What needs to be done — Keep only the lines from the start of the data through the line containing "battery (green) 841", and output them exactly.

Exercise input —

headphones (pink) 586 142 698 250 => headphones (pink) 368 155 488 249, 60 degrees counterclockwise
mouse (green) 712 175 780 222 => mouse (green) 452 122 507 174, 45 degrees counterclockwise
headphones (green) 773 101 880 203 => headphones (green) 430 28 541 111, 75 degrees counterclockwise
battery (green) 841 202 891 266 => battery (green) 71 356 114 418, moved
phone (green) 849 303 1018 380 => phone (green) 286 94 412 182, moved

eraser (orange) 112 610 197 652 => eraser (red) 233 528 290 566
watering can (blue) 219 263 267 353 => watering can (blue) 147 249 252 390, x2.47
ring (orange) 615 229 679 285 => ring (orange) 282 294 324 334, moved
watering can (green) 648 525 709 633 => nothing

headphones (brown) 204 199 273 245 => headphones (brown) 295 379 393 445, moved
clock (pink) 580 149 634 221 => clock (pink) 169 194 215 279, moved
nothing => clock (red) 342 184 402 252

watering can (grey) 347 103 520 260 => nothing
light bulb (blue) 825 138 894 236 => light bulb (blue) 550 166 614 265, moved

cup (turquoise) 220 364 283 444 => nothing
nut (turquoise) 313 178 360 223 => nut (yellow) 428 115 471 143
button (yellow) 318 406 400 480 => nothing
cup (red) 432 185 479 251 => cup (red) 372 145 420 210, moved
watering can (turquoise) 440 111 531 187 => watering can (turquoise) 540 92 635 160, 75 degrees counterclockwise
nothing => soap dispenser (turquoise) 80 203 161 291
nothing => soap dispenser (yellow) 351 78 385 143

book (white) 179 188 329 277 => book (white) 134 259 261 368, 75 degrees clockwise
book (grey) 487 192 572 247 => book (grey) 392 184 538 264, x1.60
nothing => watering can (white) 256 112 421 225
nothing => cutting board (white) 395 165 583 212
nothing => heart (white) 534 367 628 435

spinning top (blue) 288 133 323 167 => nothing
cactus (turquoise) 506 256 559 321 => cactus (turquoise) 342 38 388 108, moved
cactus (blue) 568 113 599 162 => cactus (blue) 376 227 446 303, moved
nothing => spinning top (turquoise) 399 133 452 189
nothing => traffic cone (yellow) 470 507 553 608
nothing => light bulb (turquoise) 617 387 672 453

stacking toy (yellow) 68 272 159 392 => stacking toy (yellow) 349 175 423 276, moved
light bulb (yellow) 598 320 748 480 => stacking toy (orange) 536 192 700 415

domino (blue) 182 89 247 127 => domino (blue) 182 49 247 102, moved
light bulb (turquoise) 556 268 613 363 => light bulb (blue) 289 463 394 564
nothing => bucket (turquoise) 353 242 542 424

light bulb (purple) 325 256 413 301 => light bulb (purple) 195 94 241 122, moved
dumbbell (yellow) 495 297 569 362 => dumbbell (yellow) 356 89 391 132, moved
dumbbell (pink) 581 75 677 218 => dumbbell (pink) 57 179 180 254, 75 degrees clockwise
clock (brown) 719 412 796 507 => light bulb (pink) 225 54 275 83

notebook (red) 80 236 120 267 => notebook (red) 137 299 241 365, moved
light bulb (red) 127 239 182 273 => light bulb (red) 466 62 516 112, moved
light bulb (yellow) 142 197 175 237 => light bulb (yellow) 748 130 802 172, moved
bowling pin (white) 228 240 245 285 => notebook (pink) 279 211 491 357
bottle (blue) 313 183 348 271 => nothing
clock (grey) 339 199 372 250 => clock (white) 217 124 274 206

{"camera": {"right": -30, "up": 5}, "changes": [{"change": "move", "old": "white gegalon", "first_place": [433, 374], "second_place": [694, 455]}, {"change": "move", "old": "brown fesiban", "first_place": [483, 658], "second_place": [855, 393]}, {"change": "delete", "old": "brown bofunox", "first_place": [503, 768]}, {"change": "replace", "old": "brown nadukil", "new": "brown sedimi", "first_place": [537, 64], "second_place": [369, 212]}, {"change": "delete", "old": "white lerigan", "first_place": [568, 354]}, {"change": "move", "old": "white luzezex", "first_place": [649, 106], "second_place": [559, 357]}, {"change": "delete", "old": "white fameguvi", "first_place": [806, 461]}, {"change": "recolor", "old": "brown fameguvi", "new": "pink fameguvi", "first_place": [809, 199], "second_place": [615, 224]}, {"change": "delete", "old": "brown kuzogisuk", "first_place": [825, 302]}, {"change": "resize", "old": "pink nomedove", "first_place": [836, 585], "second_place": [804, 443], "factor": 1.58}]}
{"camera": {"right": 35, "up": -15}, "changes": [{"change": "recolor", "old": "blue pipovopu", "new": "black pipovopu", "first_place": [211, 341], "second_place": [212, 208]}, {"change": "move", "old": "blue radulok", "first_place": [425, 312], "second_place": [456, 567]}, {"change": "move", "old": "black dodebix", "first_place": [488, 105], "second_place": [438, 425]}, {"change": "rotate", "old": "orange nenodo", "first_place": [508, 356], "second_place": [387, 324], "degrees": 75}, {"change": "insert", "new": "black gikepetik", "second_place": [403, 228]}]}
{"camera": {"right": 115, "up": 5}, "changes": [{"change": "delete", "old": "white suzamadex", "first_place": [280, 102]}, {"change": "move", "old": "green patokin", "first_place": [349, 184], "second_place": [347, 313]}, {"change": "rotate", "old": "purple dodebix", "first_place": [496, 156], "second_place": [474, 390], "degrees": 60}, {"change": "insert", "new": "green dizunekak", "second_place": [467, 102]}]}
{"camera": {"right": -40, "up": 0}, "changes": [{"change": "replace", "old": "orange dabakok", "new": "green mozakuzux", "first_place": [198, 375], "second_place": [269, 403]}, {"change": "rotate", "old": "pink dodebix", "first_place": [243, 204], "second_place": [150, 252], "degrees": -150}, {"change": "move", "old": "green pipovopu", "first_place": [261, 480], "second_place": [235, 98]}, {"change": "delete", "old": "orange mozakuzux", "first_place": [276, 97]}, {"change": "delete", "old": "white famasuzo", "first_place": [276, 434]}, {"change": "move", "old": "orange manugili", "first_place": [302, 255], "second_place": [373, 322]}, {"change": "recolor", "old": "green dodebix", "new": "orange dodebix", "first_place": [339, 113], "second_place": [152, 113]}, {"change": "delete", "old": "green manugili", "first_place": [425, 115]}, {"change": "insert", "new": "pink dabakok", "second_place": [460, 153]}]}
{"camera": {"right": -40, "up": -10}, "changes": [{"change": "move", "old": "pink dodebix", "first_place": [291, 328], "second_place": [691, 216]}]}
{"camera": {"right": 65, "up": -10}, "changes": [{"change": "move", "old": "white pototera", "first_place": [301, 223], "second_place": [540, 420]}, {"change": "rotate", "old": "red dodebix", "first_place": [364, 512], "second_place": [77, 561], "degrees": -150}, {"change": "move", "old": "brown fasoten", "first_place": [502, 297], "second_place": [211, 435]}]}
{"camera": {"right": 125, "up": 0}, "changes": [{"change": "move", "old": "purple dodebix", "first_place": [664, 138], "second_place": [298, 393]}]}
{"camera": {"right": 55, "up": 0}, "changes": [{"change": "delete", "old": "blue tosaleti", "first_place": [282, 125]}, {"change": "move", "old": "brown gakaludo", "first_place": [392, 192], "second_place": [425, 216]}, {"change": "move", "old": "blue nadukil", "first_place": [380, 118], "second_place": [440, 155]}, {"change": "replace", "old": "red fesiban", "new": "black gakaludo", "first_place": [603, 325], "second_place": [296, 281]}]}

Answer —
headphones (pink) 586 142 698 250 => headphones (pink) 368 155 488 249, 60 degrees counterclockwise
mouse (green) 712 175 780 222 => mouse (green) 452 122 507 174, 45 degrees counterclockwise
headphones (green) 773 101 880 203 => headphones (green) 430 28 541 111, 75 degrees counterclockwise
battery (green) 841 202 891 266 => battery (green) 71 356 114 418, moved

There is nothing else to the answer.